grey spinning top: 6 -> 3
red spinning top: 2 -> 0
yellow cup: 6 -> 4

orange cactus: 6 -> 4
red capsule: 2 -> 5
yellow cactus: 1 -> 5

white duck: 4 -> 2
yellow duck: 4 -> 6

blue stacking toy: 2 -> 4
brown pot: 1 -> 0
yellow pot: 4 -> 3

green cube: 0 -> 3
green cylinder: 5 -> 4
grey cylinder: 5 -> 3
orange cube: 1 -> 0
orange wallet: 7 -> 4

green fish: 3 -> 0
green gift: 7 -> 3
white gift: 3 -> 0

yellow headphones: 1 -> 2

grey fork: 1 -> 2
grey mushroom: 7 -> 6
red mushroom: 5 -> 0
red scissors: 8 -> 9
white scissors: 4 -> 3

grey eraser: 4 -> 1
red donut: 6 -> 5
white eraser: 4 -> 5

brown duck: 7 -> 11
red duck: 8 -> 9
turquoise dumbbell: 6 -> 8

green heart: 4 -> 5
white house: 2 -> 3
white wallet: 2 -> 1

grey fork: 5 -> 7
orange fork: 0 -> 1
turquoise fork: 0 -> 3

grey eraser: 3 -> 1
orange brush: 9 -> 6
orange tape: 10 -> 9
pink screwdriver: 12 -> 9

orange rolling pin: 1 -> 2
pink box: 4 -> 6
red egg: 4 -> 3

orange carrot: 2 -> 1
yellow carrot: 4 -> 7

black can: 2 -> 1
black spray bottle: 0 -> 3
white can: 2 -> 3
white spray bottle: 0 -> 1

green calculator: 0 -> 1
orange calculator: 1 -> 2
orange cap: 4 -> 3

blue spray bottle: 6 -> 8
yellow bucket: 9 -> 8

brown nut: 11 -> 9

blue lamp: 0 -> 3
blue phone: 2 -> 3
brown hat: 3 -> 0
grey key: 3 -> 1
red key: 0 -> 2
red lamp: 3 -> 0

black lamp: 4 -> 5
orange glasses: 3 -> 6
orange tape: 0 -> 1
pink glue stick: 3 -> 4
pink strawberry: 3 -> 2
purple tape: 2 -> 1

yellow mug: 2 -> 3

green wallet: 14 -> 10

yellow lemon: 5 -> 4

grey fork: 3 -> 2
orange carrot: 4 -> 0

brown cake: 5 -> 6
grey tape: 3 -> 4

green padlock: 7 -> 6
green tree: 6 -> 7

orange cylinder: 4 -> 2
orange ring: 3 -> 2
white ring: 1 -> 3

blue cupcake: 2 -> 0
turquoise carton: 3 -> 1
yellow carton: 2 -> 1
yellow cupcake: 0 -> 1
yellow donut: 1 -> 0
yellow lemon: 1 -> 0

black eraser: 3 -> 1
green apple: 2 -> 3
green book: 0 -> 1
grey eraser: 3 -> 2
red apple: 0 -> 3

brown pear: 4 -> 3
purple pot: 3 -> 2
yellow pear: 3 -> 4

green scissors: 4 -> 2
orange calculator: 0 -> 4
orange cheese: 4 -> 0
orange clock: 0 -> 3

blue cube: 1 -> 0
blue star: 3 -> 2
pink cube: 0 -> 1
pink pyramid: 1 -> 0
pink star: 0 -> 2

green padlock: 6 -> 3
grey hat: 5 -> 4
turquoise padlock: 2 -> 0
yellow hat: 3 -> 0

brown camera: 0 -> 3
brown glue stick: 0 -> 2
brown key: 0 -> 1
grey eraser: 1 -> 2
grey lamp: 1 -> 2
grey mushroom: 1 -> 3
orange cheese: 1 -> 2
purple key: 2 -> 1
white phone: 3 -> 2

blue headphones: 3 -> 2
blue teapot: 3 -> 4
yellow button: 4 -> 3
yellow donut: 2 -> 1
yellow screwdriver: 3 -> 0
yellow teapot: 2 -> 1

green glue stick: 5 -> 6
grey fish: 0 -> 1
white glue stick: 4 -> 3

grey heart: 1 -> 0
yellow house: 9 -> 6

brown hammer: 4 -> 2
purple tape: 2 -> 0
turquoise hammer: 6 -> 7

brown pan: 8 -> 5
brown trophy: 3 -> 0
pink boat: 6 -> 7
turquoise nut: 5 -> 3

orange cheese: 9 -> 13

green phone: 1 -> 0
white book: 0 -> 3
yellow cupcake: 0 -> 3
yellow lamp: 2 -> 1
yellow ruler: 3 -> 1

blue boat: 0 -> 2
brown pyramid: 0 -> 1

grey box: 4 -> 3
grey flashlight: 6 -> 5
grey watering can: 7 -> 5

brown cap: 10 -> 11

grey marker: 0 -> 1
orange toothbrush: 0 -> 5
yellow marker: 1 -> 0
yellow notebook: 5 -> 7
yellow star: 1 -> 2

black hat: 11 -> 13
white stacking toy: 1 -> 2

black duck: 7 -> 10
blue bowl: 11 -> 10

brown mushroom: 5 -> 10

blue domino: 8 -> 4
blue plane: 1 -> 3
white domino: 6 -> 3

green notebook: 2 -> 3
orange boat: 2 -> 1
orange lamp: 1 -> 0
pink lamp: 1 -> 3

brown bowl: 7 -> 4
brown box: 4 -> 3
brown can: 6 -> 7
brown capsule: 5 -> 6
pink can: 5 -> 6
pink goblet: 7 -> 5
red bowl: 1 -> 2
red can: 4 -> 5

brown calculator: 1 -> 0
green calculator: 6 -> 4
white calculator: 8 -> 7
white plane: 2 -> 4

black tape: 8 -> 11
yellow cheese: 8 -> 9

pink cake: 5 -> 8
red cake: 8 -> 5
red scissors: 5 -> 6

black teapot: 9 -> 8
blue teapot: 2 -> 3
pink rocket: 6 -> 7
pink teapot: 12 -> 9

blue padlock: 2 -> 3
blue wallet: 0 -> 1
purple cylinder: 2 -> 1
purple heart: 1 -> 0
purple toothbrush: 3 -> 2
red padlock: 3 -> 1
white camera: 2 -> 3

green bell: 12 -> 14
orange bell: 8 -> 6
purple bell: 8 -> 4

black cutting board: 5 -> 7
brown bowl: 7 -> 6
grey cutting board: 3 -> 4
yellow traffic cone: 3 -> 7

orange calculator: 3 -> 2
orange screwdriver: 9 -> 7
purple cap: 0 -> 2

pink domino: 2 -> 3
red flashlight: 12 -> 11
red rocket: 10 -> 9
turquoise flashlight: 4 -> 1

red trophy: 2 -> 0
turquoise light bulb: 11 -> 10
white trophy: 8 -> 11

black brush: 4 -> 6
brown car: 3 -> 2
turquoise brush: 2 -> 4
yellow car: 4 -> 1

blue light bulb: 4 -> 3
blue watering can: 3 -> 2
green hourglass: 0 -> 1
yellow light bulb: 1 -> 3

▸ **Problem to solve**:
In full and word for word, output the entries.

▸ **Written solution**:
grey spinning top: 6 -> 3
red spinning top: 2 -> 0
yellow cup: 6 -> 4

orange cactus: 6 -> 4
red capsule: 2 -> 5
yellow cactus: 1 -> 5

white duck: 4 -> 2
yellow duck: 4 -> 6

blue stacking toy: 2 -> 4
brown pot: 1 -> 0
yellow pot: 4 -> 3

green cube: 0 -> 3
green cylinder: 5 -> 4
grey cylinder: 5 -> 3
orange cube: 1 -> 0
orange wallet: 7 -> 4

green fish: 3 -> 0
green gift: 7 -> 3
white gift: 3 -> 0

yellow headphones: 1 -> 2

grey fork: 1 -> 2
grey mushroom: 7 -> 6
red mushroom: 5 -> 0
red scissors: 8 -> 9
white scissors: 4 -> 3

grey eraser: 4 -> 1
red donut: 6 -> 5
white eraser: 4 -> 5

brown duck: 7 -> 11
red duck: 8 -> 9
turquoise dumbbell: 6 -> 8

green heart: 4 -> 5
white house: 2 -> 3
white wallet: 2 -> 1

grey fork: 5 -> 7
orange fork: 0 -> 1
turquoise fork: 0 -> 3

grey eraser: 3 -> 1
orange brush: 9 -> 6
orange tape: 10 -> 9
pink screwdriver: 12 -> 9

orange rolling pin: 1 -> 2
pink box: 4 -> 6
red egg: 4 -> 3

orange carrot: 2 -> 1
yellow carrot: 4 -> 7

black can: 2 -> 1
black spray bottle: 0 -> 3
white can: 2 -> 3
white spray bottle: 0 -> 1

green calculator: 0 -> 1
orange calculator: 1 -> 2
orange cap: 4 -> 3

blue spray bottle: 6 -> 8
yellow bucket: 9 -> 8

brown nut: 11 -> 9

blue lamp: 0 -> 3
blue phone: 2 -> 3
brown hat: 3 -> 0
grey key: 3 -> 1
red key: 0 -> 2
red lamp: 3 -> 0

black lamp: 4 -> 5
orange glasses: 3 -> 6
orange tape: 0 -> 1
pink glue stick: 3 -> 4
pink strawberry: 3 -> 2
purple tape: 2 -> 1

yellow mug: 2 -> 3

green wallet: 14 -> 10

yellow lemon: 5 -> 4

grey fork: 3 -> 2
orange carrot: 4 -> 0

brown cake: 5 -> 6
grey tape: 3 -> 4

green padlock: 7 -> 6
green tree: 6 -> 7

orange cylinder: 4 -> 2
orange ring: 3 -> 2
white ring: 1 -> 3

blue cupcake: 2 -> 0
turquoise carton: 3 -> 1
yellow carton: 2 -> 1
yellow cupcake: 0 -> 1
yellow donut: 1 -> 0
yellow lemon: 1 -> 0

black eraser: 3 -> 1
green apple: 2 -> 3
green book: 0 -> 1
grey eraser: 3 -> 2
red apple: 0 -> 3

brown pear: 4 -> 3
purple pot: 3 -> 2
yellow pear: 3 -> 4

green scissors: 4 -> 2
orange calculator: 0 -> 4
orange cheese: 4 -> 0
orange clock: 0 -> 3

blue cube: 1 -> 0
blue star: 3 -> 2
pink cube: 0 -> 1
pink pyramid: 1 -> 0
pink star: 0 -> 2

green padlock: 6 -> 3
grey hat: 5 -> 4
turquoise padlock: 2 -> 0
yellow hat: 3 -> 0

brown camera: 0 -> 3
brown glue stick: 0 -> 2
brown key: 0 -> 1
grey eraser: 1 -> 2
grey lamp: 1 -> 2
grey mushroom: 1 -> 3
orange cheese: 1 -> 2
purple key: 2 -> 1
white phone: 3 -> 2

blue headphones: 3 -> 2
blue teapot: 3 -> 4
yellow button: 4 -> 3
yellow donut: 2 -> 1
yellow screwdriver: 3 -> 0
yellow teapot: 2 -> 1

green glue stick: 5 -> 6
grey fish: 0 -> 1
white glue stick: 4 -> 3

grey heart: 1 -> 0
yellow house: 9 -> 6

brown hammer: 4 -> 2
purple tape: 2 -> 0
turquoise hammer: 6 -> 7

brown pan: 8 -> 5
brown trophy: 3 -> 0
pink boat: 6 -> 7
turquoise nut: 5 -> 3

orange cheese: 9 -> 13

green phone: 1 -> 0
white book: 0 -> 3
yellow cupcake: 0 -> 3
yellow lamp: 2 -> 1
yellow ruler: 3 -> 1

blue boat: 0 -> 2
brown pyramid: 0 -> 1

grey box: 4 -> 3
grey flashlight: 6 -> 5
grey watering can: 7 -> 5

brown cap: 10 -> 11

grey marker: 0 -> 1
orange toothbrush: 0 -> 5
yellow marker: 1 -> 0
yellow notebook: 5 -> 7
yellow star: 1 -> 2

black hat: 11 -> 13
white stacking toy: 1 -> 2

black duck: 7 -> 10
blue bowl: 11 -> 10

brown mushroom: 5 -> 10

blue domino: 8 -> 4
blue plane: 1 -> 3
white domino: 6 -> 3

green notebook: 2 -> 3
orange boat: 2 -> 1
orange lamp: 1 -> 0
pink lamp: 1 -> 3

brown bowl: 7 -> 4
brown box: 4 -> 3
brown can: 6 -> 7
brown capsule: 5 -> 6
pink can: 5 -> 6
pink goblet: 7 -> 5
red bowl: 1 -> 2
red can: 4 -> 5

brown calculator: 1 -> 0
green calculator: 6 -> 4
white calculator: 8 -> 7
white plane: 2 -> 4

black tape: 8 -> 11
yellow cheese: 8 -> 9

pink cake: 5 -> 8
red cake: 8 -> 5
red scissors: 5 -> 6

black teapot: 9 -> 8
blue teapot: 2 -> 3
pink rocket: 6 -> 7
pink teapot: 12 -> 9

blue padlock: 2 -> 3
blue wallet: 0 -> 1
purple cylinder: 2 -> 1
purple heart: 1 -> 0
purple toothbrush: 3 -> 2
red padlock: 3 -> 1
white camera: 2 -> 3

green bell: 12 -> 14
orange bell: 8 -> 6
purple bell: 8 -> 4

black cutting board: 5 -> 7
brown bowl: 7 -> 6
grey cutting board: 3 -> 4
yellow traffic cone: 3 -> 7

orange calculator: 3 -> 2
orange screwdriver: 9 -> 7
purple cap: 0 -> 2

pink domino: 2 -> 3
red flashlight: 12 -> 11
red rocket: 10 -> 9
turquoise flashlight: 4 -> 1

red trophy: 2 -> 0
turquoise light bulb: 11 -> 10
white trophy: 8 -> 11

black brush: 4 -> 6
brown car: 3 -> 2
turquoise brush: 2 -> 4
yellow car: 4 -> 1

blue light bulb: 4 -> 3
blue watering can: 3 -> 2
green hourglass: 0 -> 1
yellow light bulb: 1 -> 3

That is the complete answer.